» **WORK REQUEST**:
Below are the records; retype them exactly and omit each picture.

(Scene difference descriptions)
= Beginning of Section =
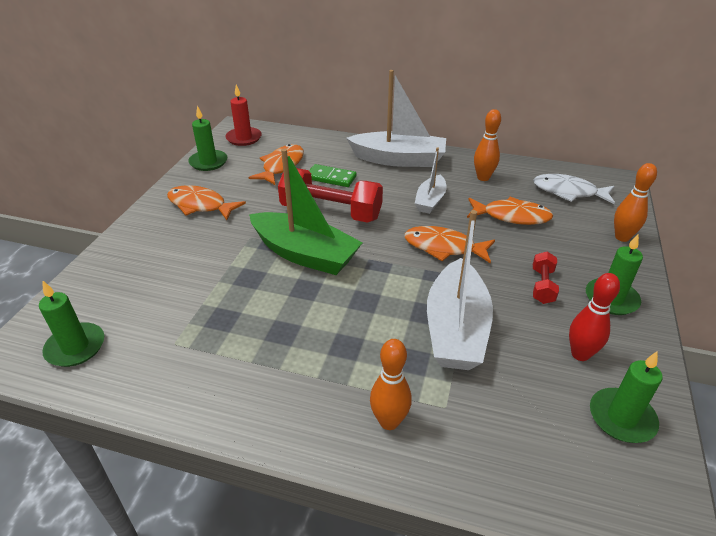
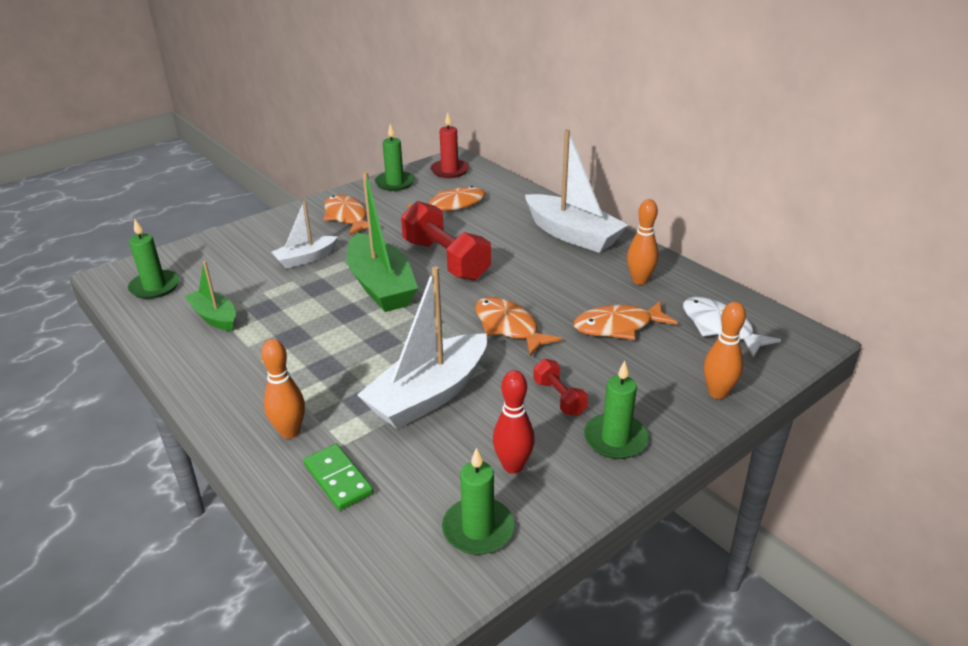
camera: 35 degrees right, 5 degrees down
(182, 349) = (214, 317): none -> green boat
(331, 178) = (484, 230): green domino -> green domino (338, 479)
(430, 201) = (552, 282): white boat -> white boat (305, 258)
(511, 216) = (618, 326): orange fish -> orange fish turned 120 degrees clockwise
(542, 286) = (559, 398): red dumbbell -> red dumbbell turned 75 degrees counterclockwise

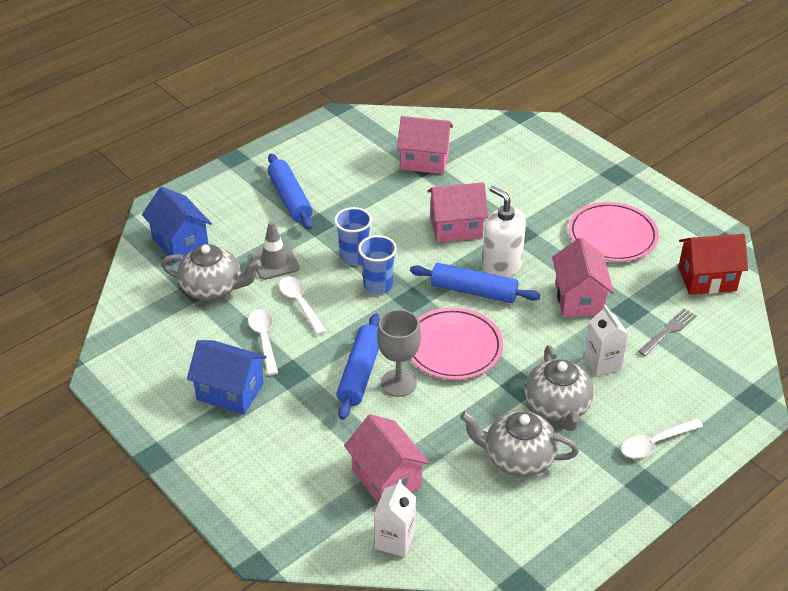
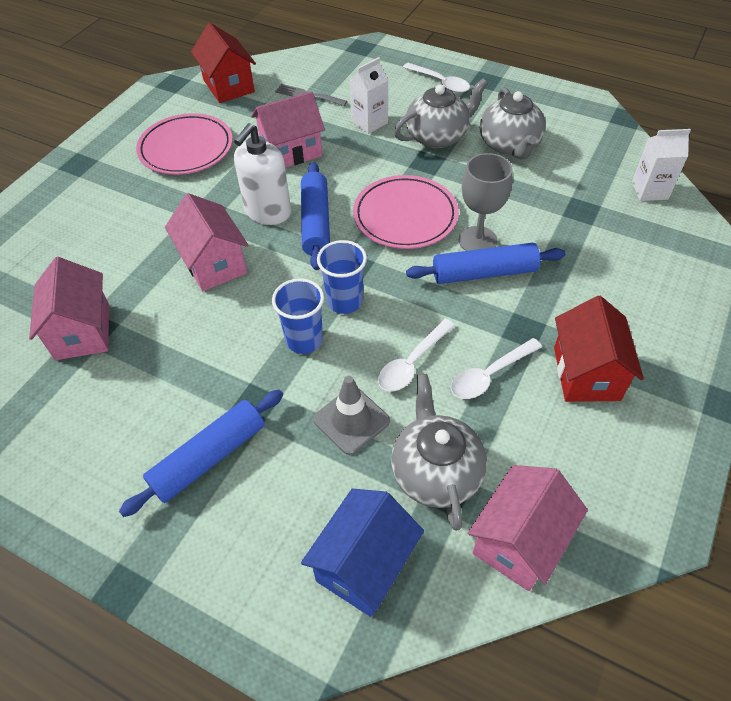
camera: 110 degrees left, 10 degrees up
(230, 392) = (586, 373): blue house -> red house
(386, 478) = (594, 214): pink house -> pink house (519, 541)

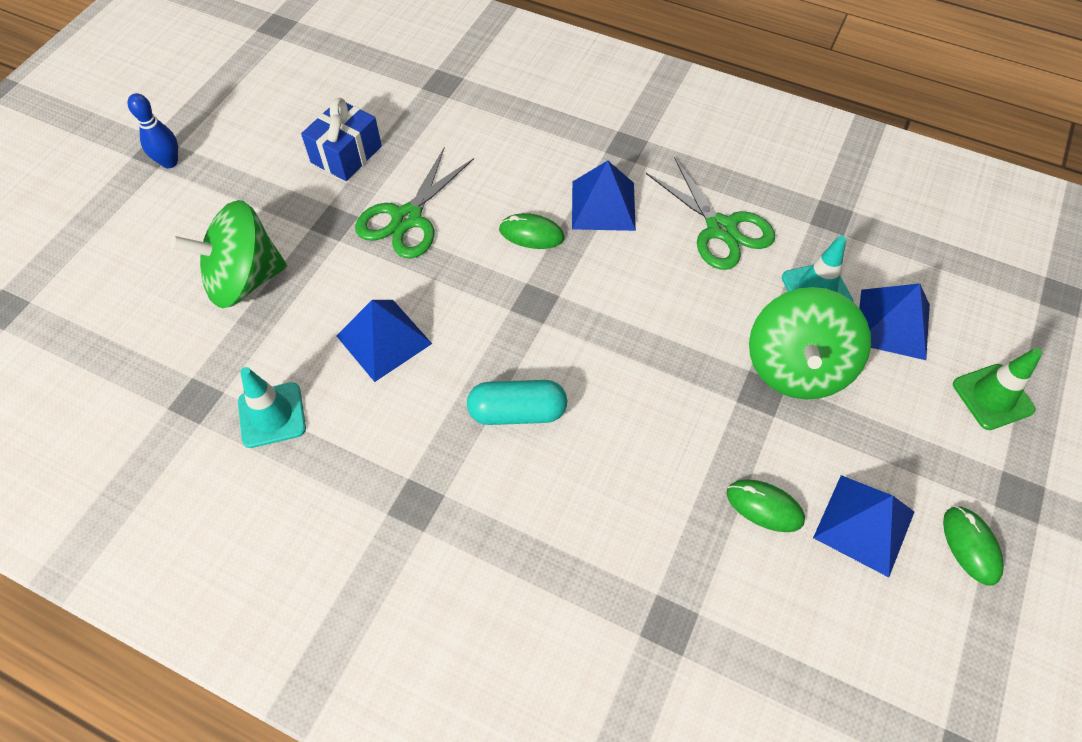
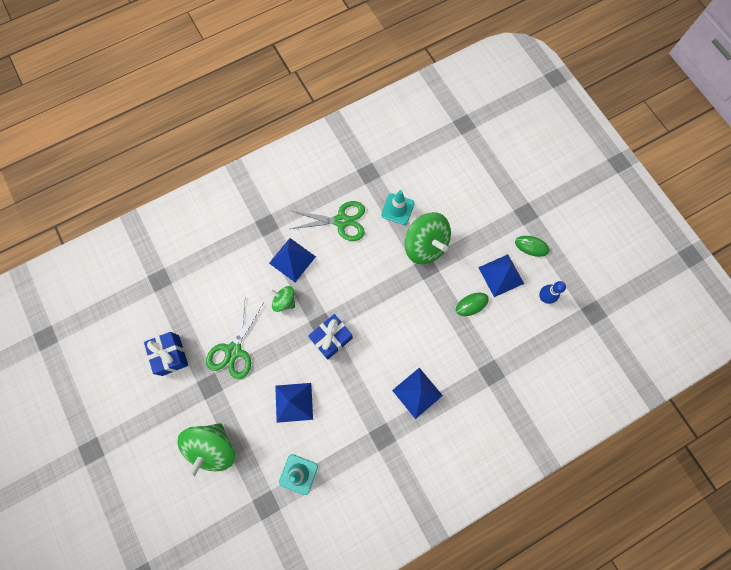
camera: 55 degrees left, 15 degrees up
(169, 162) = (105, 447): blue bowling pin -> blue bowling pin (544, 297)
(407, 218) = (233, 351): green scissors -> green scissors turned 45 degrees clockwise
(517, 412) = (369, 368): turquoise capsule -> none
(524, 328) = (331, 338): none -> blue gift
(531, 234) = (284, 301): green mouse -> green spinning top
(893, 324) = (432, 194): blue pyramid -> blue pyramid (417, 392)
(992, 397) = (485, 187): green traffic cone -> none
= End of Section =
» **THE ANSWER**:
camera: 35 degrees right, 5 degrees down
(182, 349) = (214, 317): none -> green boat
(331, 178) = (484, 230): green domino -> green domino (338, 479)
(430, 201) = (552, 282): white boat -> white boat (305, 258)
(511, 216) = (618, 326): orange fish -> orange fish turned 120 degrees clockwise
(542, 286) = (559, 398): red dumbbell -> red dumbbell turned 75 degrees counterclockwise

camera: 110 degrees left, 10 degrees up
(230, 392) = (586, 373): blue house -> red house
(386, 478) = (594, 214): pink house -> pink house (519, 541)

camera: 55 degrees left, 15 degrees up
(169, 162) = (105, 447): blue bowling pin -> blue bowling pin (544, 297)
(407, 218) = (233, 351): green scissors -> green scissors turned 45 degrees clockwise
(517, 412) = (369, 368): turquoise capsule -> none
(524, 328) = (331, 338): none -> blue gift
(531, 234) = (284, 301): green mouse -> green spinning top
(893, 324) = (432, 194): blue pyramid -> blue pyramid (417, 392)
(992, 397) = (485, 187): green traffic cone -> none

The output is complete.